- _Required action_
As the answer, set down the lines below from the one containing "tan brick F8:G8" through the one containing "tan slope H3:H4", exactly and inclusively, and no others.

- _Given data_
---+---
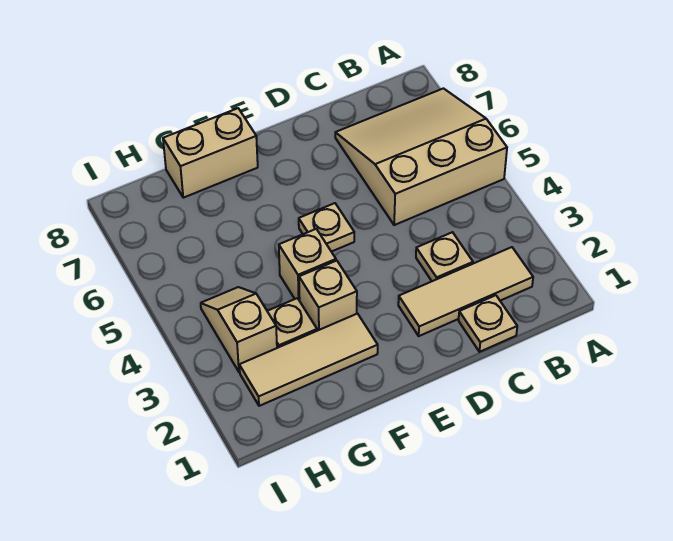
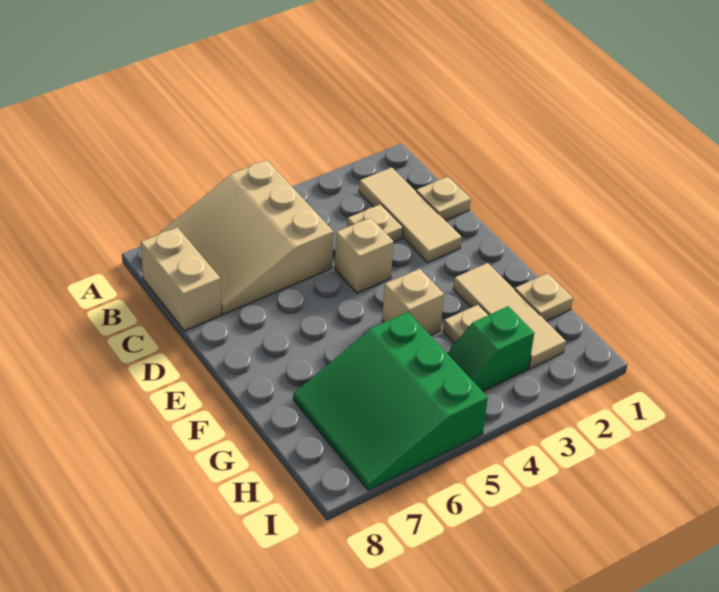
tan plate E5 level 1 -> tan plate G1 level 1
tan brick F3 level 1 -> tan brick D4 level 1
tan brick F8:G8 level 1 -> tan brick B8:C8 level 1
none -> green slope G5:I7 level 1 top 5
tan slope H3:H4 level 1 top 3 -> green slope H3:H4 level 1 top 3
---+---
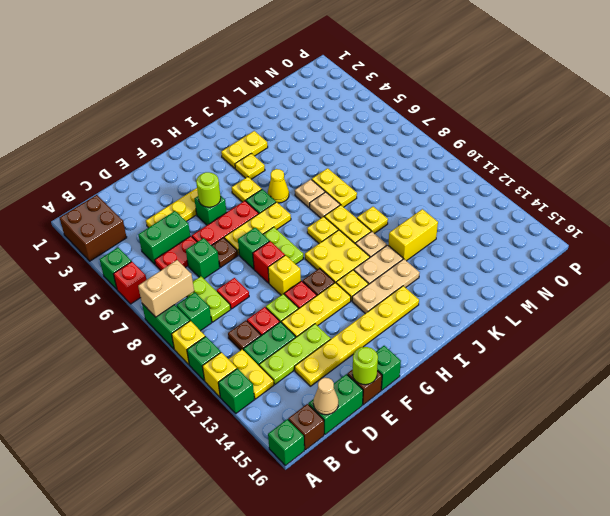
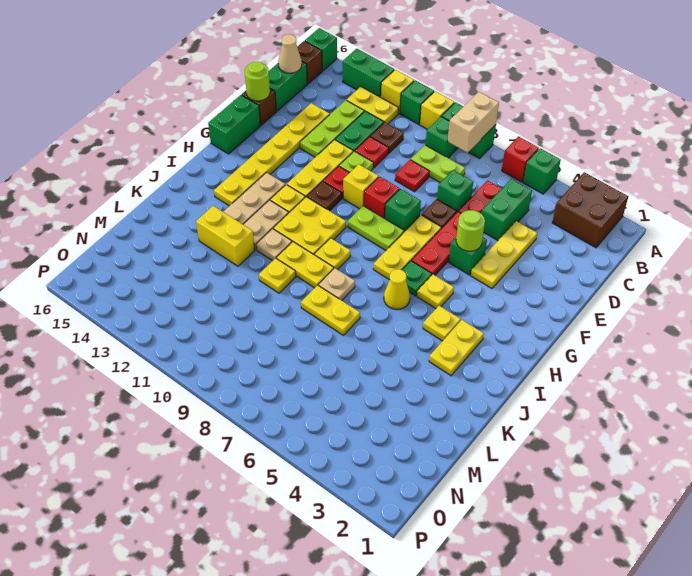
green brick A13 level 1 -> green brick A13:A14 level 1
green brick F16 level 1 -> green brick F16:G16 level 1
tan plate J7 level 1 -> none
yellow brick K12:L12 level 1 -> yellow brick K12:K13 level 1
---+---
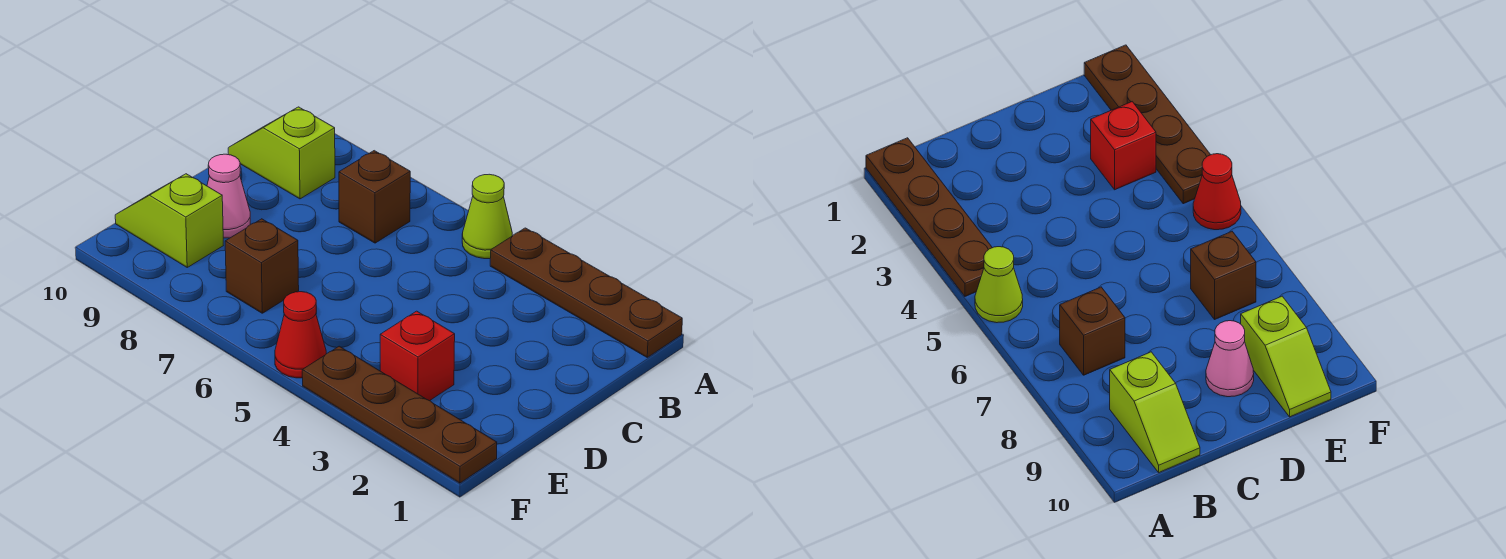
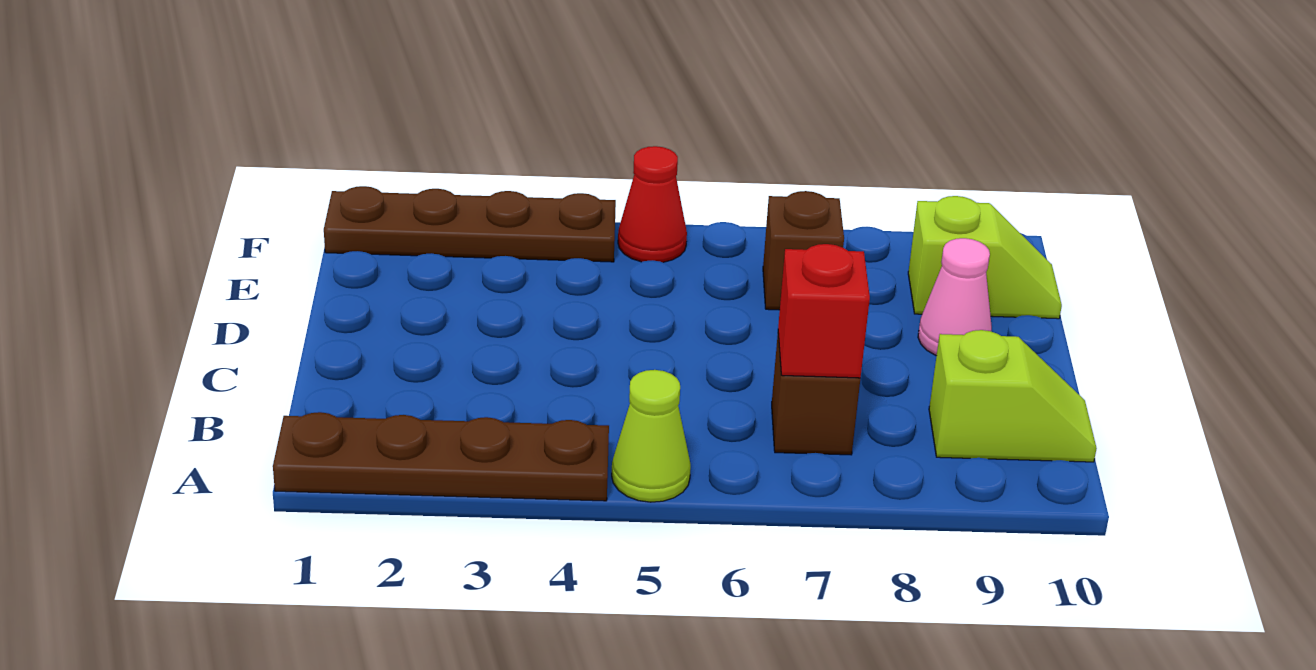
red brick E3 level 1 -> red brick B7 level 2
---+---
- _Exercise result_
tan brick F8:G8 level 1 -> tan brick B8:C8 level 1
none -> green slope G5:I7 level 1 top 5
tan slope H3:H4 level 1 top 3 -> green slope H3:H4 level 1 top 3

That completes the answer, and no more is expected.